**Work instruction:**
Below are the records; copy exactly the stretch from the line containing "C1: 15nF (GND, XI) -> 15nF (GND, VBUS)" through the line containing "U3: PIC16F628A -> PIC16F88", both ends included, and nothing else.

**Dataset extract:**
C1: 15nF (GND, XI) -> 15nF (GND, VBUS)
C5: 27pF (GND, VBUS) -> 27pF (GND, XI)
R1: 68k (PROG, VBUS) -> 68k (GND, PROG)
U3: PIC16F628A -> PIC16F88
--
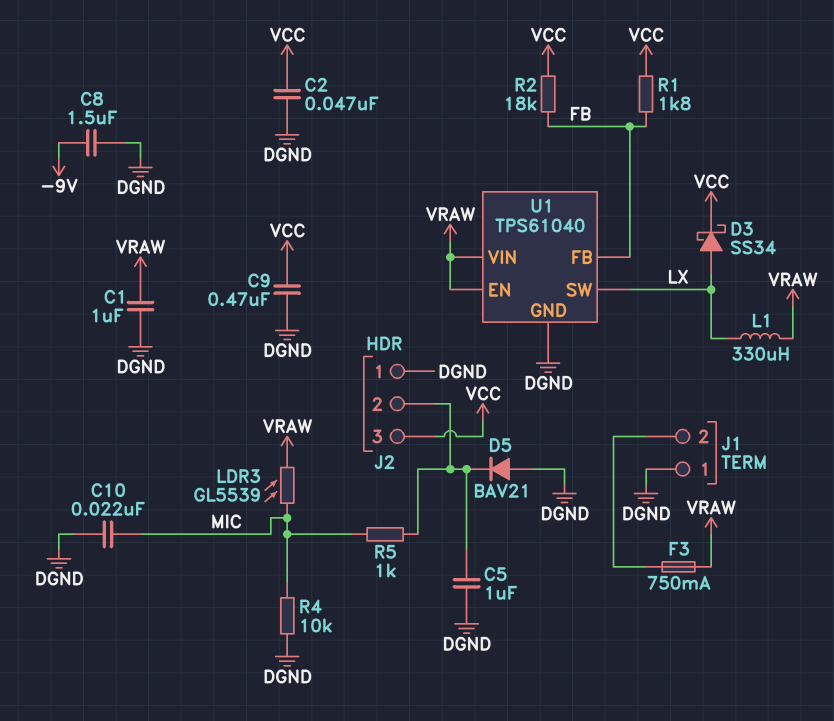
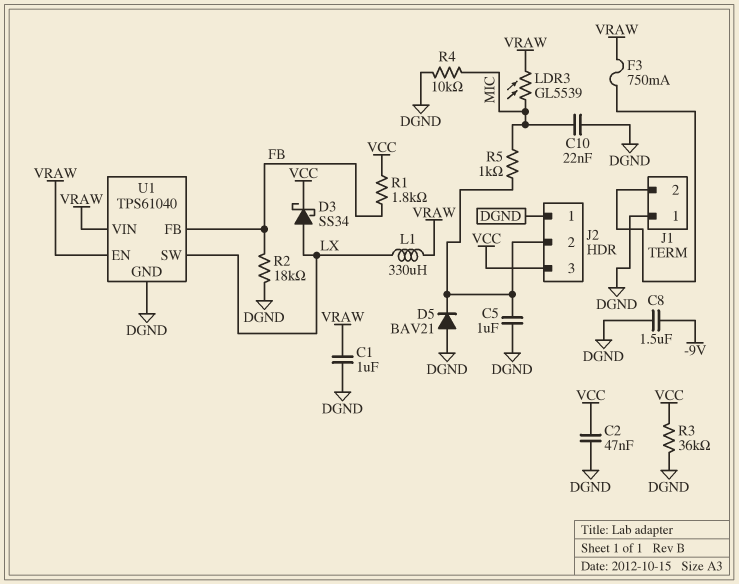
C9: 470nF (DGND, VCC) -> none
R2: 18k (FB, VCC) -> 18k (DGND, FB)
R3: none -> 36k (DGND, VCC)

**Problem solution:**
C1: 15nF (GND, XI) -> 15nF (GND, VBUS)
C5: 27pF (GND, VBUS) -> 27pF (GND, XI)
R1: 68k (PROG, VBUS) -> 68k (GND, PROG)
U3: PIC16F628A -> PIC16F88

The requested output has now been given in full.